## Supplied material

----------

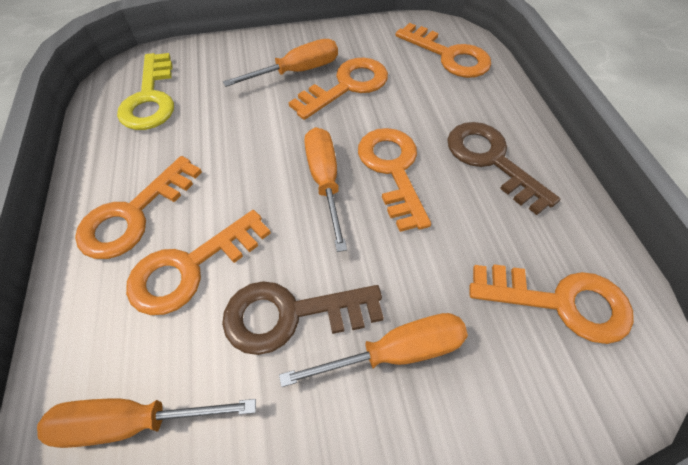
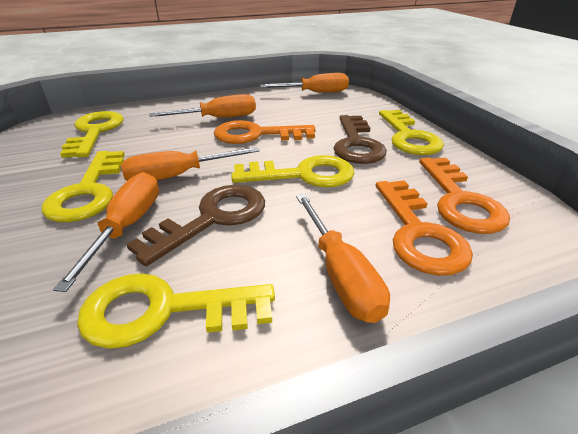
orange key: 6 -> 3
orange screwdriver: 4 -> 5
yellow key: 1 -> 5

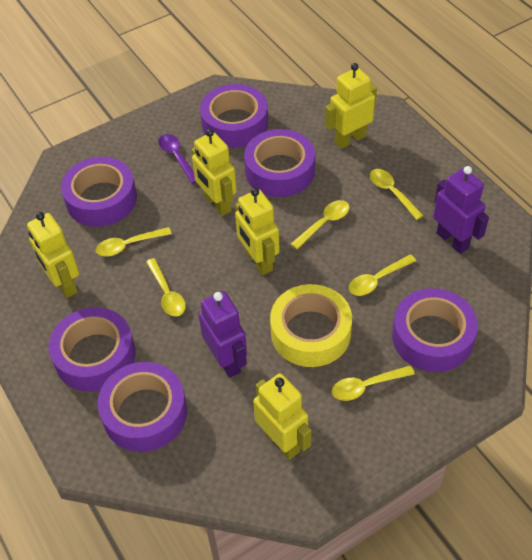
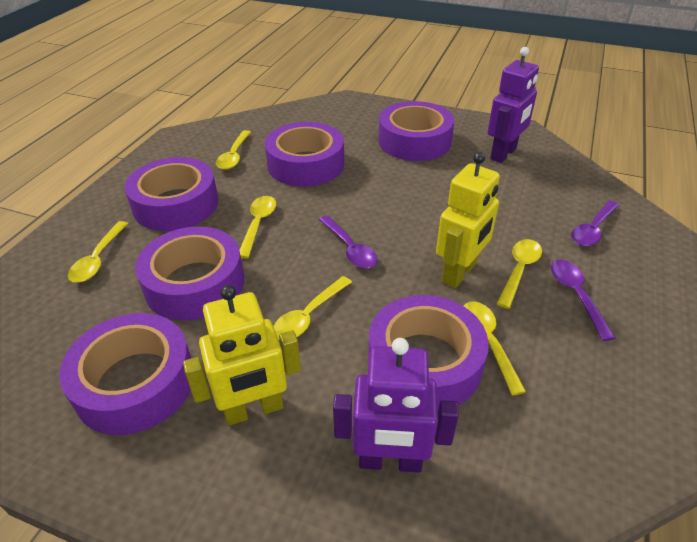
purple spoon: 1 -> 3
yellow robot: 5 -> 2
yellow tape: 1 -> 0

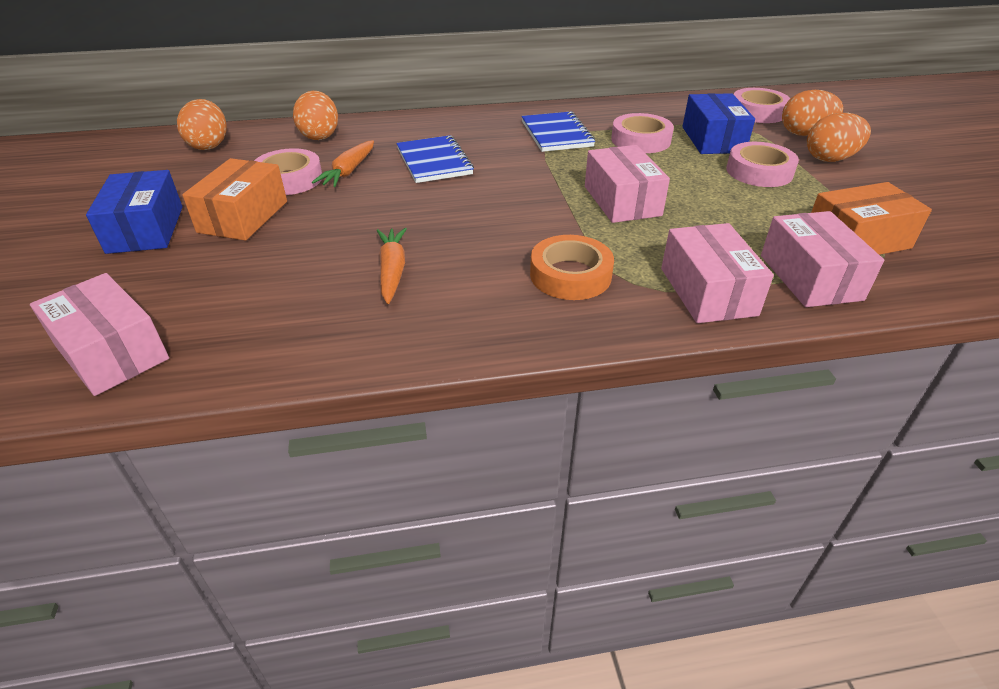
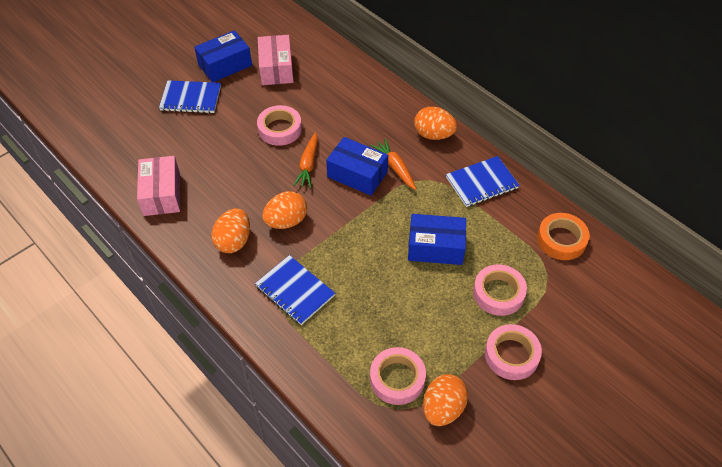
blue box: 2 -> 3
blue notebook: 2 -> 3
orange box: 2 -> 0
pink box: 4 -> 2

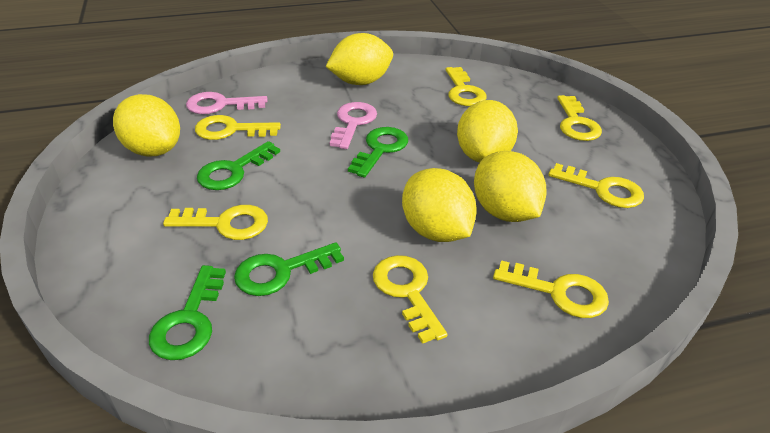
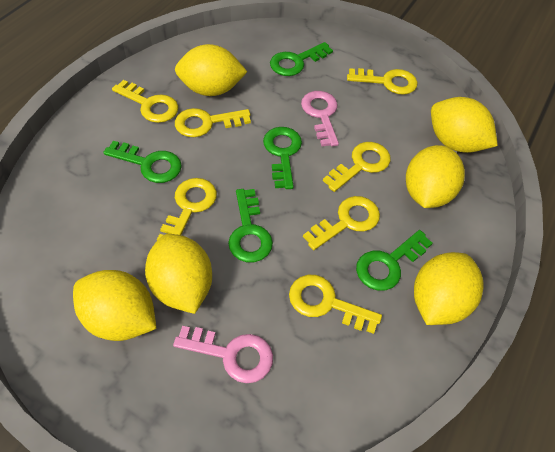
green key: 4 -> 5
yellow lemon: 5 -> 6

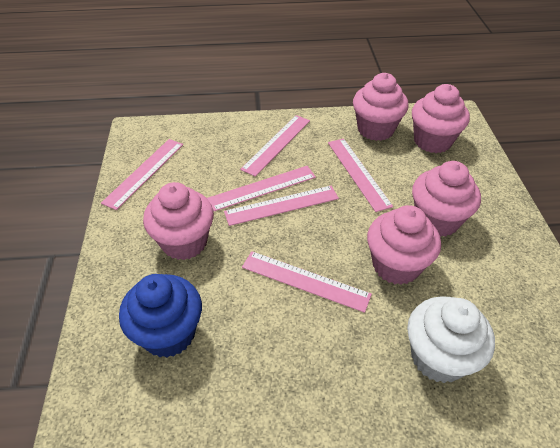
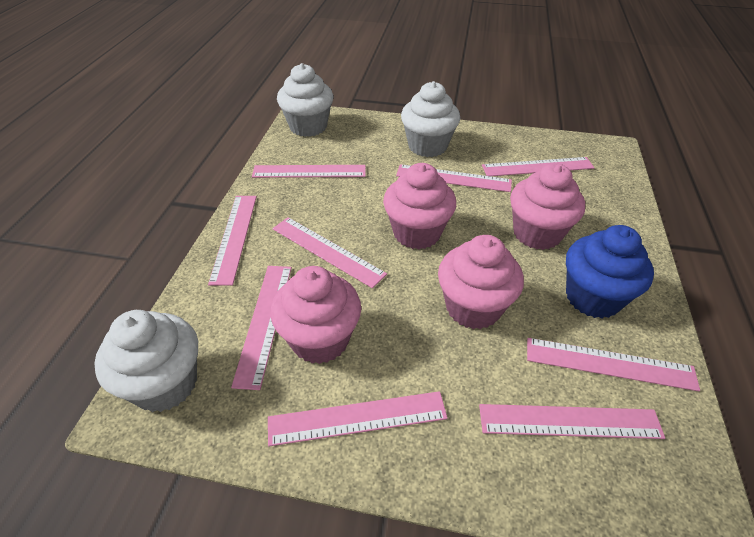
pink cupcake: 5 -> 4
pink ruler: 6 -> 9
white cupcake: 1 -> 3

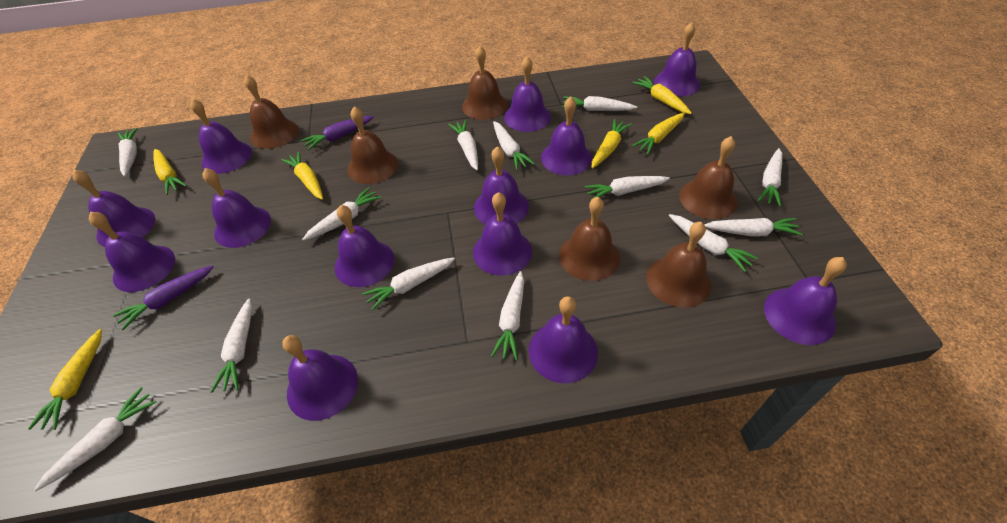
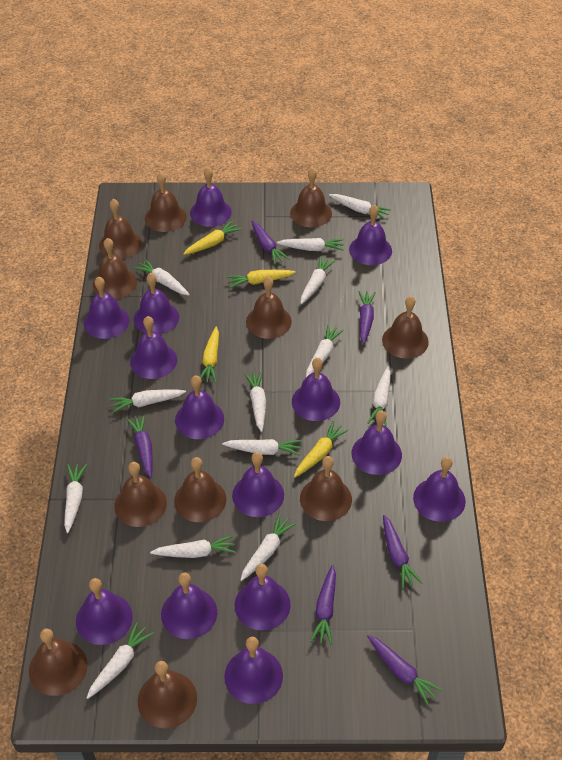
brown bell: 6 -> 11
purple bell: 13 -> 14
purple carrot: 2 -> 6
yellow carrot: 6 -> 4

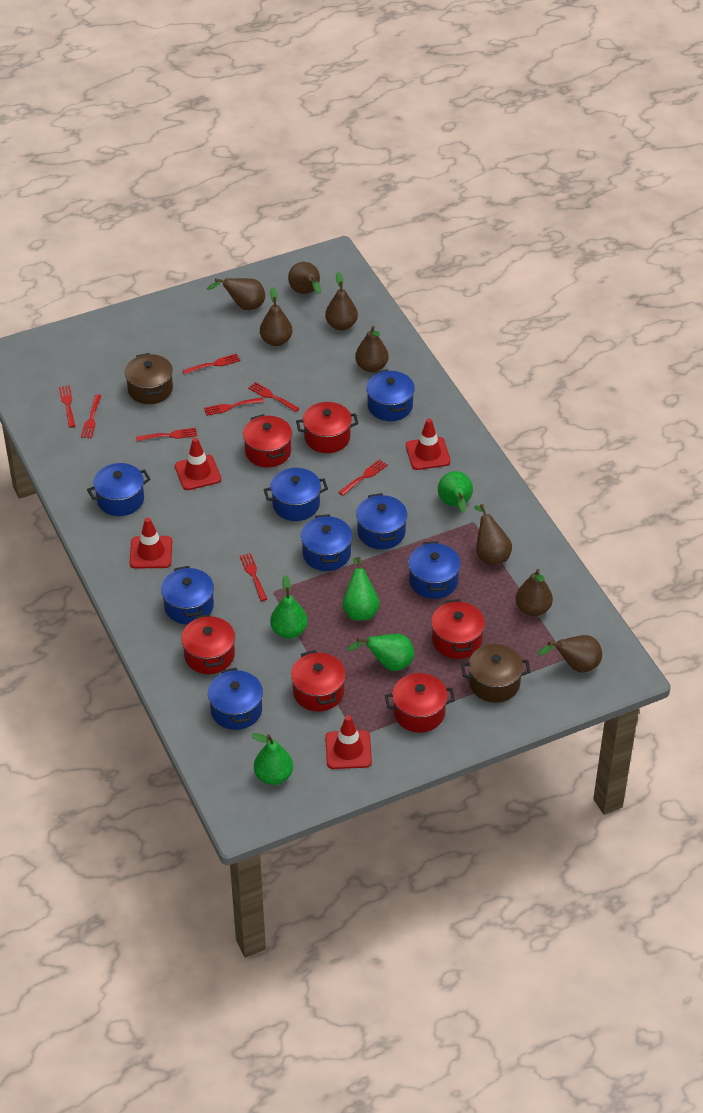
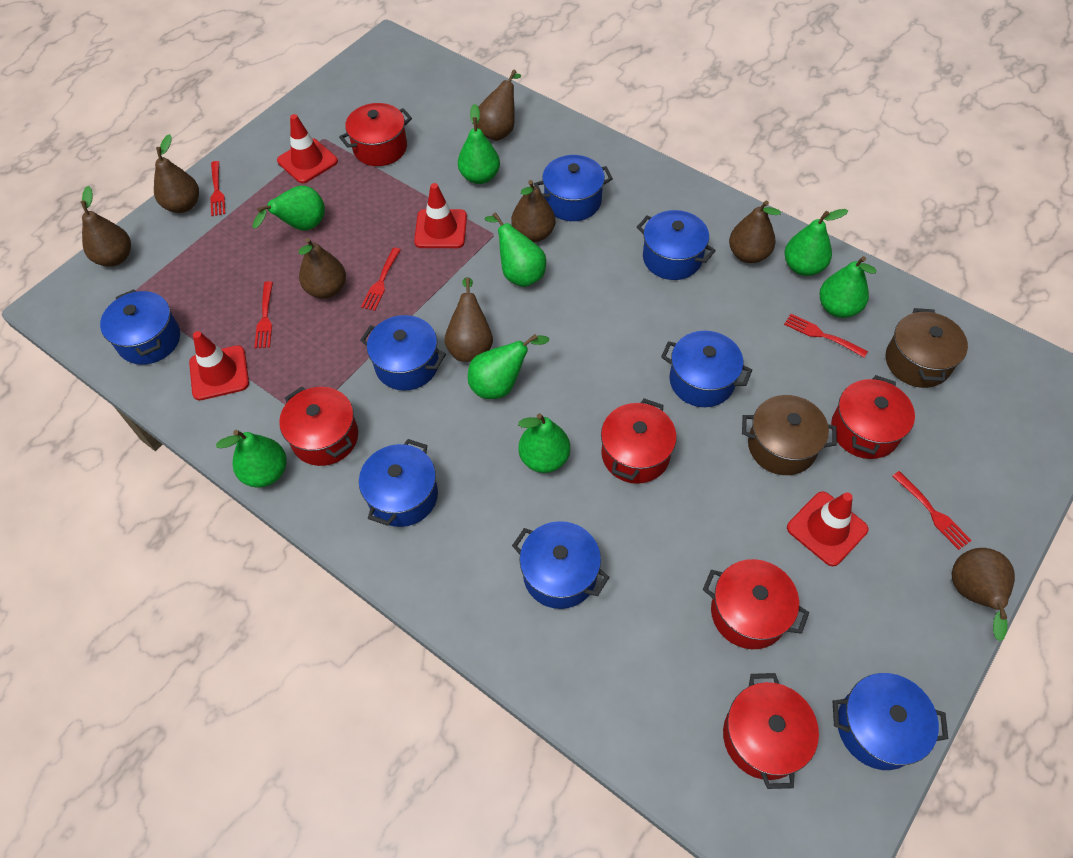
green pear: 5 -> 8
red fork: 8 -> 5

----------

## Aim of the exercise
Above are the records. Identify each line that contains the word "yellow".

## Task solution
yellow key: 1 -> 5
yellow robot: 5 -> 2
yellow tape: 1 -> 0
yellow lemon: 5 -> 6
yellow carrot: 6 -> 4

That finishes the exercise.